* WHAT IS REQUIRED *
All lines from the opening of the data to the line containing "blue semicircle: (86, 93)" must be returned unchanged, and only those lines.

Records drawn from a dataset
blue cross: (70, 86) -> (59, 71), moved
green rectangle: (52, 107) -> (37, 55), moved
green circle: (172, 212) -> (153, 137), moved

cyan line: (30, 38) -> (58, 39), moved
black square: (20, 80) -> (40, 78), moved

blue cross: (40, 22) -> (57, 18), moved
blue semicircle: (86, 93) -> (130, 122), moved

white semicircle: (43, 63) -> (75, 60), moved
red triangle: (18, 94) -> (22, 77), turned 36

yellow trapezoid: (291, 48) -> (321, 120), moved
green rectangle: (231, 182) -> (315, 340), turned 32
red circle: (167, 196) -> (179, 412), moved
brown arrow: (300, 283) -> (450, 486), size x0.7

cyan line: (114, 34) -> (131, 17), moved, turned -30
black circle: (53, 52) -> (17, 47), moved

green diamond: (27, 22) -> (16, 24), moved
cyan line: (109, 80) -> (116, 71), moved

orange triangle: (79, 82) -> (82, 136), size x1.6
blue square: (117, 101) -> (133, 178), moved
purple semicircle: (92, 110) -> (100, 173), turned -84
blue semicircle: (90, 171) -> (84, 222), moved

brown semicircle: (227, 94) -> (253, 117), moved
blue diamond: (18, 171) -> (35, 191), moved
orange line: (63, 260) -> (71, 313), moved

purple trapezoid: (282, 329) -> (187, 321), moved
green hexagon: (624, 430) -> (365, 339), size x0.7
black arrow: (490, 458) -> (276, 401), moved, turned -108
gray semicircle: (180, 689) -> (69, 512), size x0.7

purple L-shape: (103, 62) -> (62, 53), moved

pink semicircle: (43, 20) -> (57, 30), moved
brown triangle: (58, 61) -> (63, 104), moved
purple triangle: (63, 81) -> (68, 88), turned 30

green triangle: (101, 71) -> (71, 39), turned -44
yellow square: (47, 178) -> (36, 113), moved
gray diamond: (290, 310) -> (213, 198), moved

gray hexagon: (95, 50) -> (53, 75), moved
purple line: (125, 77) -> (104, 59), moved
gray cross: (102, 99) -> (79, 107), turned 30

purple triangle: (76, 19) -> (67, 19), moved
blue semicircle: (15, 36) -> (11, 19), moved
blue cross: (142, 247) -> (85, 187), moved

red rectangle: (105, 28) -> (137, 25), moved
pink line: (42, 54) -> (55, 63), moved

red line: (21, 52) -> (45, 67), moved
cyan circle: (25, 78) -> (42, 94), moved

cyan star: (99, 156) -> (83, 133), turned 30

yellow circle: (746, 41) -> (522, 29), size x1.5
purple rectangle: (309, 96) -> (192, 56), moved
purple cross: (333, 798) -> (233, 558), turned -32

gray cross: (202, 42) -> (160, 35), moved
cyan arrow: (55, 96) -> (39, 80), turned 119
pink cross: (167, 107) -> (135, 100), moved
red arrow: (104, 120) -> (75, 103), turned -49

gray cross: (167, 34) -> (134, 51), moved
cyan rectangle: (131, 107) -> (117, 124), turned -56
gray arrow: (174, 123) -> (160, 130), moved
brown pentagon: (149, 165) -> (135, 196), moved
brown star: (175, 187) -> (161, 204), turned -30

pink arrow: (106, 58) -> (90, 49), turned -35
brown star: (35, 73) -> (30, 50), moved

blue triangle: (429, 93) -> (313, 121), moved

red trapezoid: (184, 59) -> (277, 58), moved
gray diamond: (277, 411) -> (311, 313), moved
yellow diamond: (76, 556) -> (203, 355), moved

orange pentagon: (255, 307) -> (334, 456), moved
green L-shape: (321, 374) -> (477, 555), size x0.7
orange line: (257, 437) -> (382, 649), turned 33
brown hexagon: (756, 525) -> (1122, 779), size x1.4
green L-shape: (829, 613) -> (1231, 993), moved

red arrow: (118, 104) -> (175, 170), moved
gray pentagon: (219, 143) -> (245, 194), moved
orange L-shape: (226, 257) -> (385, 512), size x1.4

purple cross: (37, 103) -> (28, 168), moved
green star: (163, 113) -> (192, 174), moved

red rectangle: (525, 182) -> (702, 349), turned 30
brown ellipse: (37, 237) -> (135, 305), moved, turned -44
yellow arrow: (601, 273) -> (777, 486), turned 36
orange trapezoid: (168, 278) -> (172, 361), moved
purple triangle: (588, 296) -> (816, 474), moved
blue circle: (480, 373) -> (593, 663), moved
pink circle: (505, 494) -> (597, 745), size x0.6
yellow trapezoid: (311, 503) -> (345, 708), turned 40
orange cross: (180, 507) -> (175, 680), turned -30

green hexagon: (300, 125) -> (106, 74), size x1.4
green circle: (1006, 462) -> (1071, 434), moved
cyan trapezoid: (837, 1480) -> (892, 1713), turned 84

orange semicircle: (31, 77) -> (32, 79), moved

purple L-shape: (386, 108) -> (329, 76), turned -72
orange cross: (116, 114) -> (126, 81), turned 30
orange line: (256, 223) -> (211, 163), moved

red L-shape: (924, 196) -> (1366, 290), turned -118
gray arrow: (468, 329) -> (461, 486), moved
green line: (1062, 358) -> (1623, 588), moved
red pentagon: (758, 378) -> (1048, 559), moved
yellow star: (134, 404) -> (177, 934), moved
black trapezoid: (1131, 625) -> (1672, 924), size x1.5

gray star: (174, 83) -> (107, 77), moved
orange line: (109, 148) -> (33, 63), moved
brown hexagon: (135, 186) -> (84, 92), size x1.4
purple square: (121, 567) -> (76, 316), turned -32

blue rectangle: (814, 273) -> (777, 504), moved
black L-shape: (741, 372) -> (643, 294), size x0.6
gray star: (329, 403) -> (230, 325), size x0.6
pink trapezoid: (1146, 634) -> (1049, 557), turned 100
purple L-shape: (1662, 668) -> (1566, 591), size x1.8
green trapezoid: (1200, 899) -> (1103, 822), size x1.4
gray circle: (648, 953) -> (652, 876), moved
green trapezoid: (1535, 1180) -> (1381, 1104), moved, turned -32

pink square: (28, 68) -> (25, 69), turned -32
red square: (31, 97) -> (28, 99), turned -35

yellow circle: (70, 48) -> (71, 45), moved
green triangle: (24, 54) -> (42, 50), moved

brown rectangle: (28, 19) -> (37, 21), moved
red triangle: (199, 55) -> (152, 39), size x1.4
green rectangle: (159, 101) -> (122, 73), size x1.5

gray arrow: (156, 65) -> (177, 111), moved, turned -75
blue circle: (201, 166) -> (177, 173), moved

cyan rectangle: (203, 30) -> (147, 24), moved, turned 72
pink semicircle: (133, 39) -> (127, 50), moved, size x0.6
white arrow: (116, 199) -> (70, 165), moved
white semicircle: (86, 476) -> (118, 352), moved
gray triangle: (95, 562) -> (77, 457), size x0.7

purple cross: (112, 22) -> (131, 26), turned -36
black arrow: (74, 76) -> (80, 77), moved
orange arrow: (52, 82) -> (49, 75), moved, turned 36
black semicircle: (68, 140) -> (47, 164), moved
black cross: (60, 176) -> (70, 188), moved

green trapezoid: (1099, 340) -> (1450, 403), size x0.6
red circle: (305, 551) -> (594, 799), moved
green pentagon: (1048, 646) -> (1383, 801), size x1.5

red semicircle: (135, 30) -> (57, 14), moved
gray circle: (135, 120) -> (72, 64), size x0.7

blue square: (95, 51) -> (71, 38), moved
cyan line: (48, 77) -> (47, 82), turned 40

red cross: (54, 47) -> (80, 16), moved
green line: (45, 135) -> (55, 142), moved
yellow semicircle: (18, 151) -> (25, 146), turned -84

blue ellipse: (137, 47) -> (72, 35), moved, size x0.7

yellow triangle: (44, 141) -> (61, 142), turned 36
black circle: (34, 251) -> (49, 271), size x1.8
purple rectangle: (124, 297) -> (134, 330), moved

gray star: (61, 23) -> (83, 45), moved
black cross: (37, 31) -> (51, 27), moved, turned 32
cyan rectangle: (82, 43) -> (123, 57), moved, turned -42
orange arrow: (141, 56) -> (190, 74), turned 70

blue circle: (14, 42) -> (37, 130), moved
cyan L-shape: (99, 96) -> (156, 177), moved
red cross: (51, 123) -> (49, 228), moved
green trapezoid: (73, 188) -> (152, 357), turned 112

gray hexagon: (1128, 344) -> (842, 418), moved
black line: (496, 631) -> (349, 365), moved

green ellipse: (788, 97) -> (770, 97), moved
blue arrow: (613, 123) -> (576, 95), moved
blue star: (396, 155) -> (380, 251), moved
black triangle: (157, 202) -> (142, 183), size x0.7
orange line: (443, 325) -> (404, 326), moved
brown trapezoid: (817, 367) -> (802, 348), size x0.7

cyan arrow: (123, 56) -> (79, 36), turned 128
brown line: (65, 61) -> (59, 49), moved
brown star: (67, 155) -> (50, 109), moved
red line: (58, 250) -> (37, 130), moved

* TASK RESPONSE *
blue cross: (70, 86) -> (59, 71), moved
green rectangle: (52, 107) -> (37, 55), moved
green circle: (172, 212) -> (153, 137), moved

cyan line: (30, 38) -> (58, 39), moved
black square: (20, 80) -> (40, 78), moved

blue cross: (40, 22) -> (57, 18), moved
blue semicircle: (86, 93) -> (130, 122), moved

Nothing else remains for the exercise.